Count the lines in the records that follow which contain the word "below", and reply with only that number.

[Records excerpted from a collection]

>>>>>

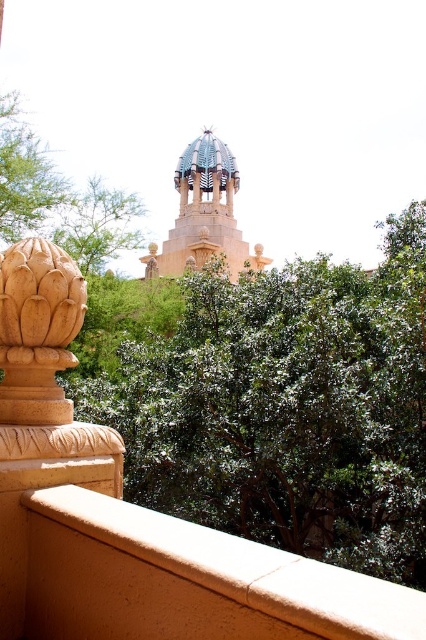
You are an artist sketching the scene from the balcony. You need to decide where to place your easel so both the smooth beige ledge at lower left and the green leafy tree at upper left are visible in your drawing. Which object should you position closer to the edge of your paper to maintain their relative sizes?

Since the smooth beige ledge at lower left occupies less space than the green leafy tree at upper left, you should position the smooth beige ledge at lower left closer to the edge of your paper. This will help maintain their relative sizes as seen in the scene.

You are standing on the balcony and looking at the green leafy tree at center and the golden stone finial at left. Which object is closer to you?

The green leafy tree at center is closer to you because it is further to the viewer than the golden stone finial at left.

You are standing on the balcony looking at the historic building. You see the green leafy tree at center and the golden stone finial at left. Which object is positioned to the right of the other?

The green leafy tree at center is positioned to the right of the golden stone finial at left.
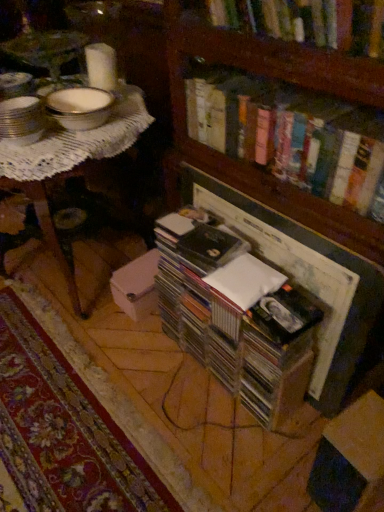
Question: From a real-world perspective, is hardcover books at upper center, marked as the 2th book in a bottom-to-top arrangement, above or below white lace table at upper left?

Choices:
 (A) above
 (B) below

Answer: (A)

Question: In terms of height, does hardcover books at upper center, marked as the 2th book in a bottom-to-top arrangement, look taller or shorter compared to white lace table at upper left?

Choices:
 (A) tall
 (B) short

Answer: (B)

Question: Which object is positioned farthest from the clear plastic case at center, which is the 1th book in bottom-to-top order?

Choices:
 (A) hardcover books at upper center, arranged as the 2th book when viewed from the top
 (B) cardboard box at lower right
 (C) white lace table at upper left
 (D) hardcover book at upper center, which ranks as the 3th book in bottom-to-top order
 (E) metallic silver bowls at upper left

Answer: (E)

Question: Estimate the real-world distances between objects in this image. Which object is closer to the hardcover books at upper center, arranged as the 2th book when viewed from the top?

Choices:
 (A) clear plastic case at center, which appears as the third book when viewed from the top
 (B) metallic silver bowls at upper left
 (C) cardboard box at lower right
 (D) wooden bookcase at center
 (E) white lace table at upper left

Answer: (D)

<<<<<
>>>>>

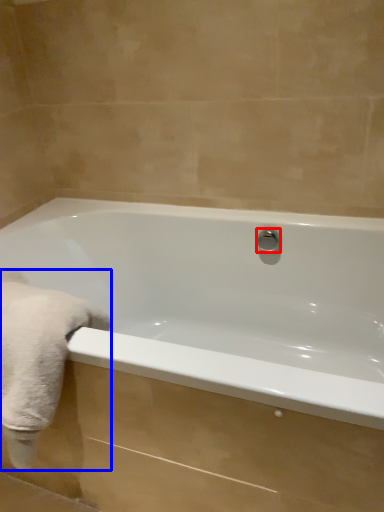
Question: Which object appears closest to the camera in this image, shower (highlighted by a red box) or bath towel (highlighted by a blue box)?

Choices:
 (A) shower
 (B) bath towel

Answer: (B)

<<<<<

# EXERCISE SOLUTION
2